------ INFORMATION GIVEN ------
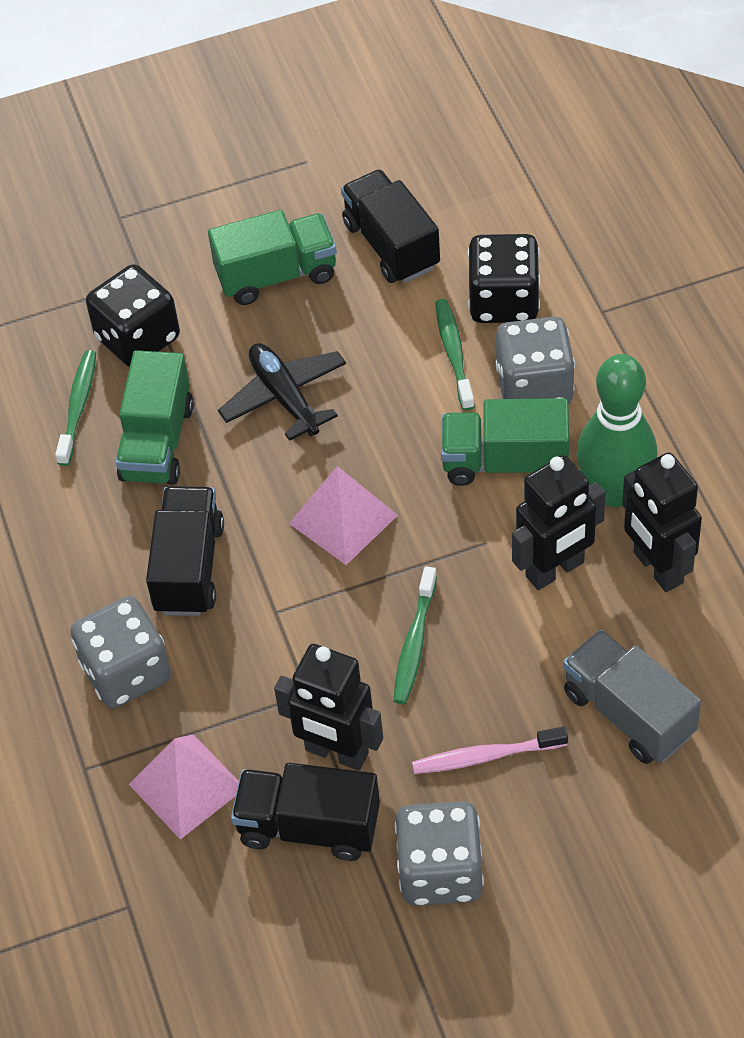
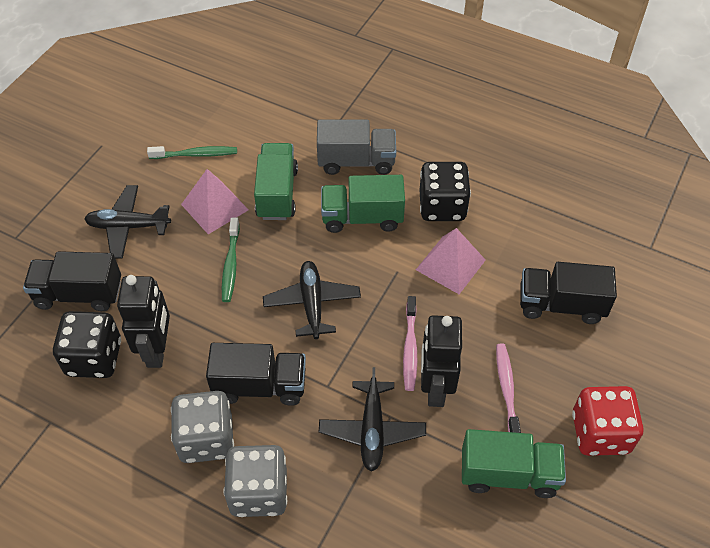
black plane: 1 -> 3
black robot: 3 -> 2
green bowling pin: 1 -> 0
green toothbrush: 3 -> 2
grey dice: 3 -> 2
pink toothbrush: 1 -> 2
red dice: 0 -> 1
------
[WHAT IS EXPECTED]
Give an exact copy of the listing above that leaves out every picture.

[RESPONSE BELOW]
black plane: 1 -> 3
black robot: 3 -> 2
green bowling pin: 1 -> 0
green toothbrush: 3 -> 2
grey dice: 3 -> 2
pink toothbrush: 1 -> 2
red dice: 0 -> 1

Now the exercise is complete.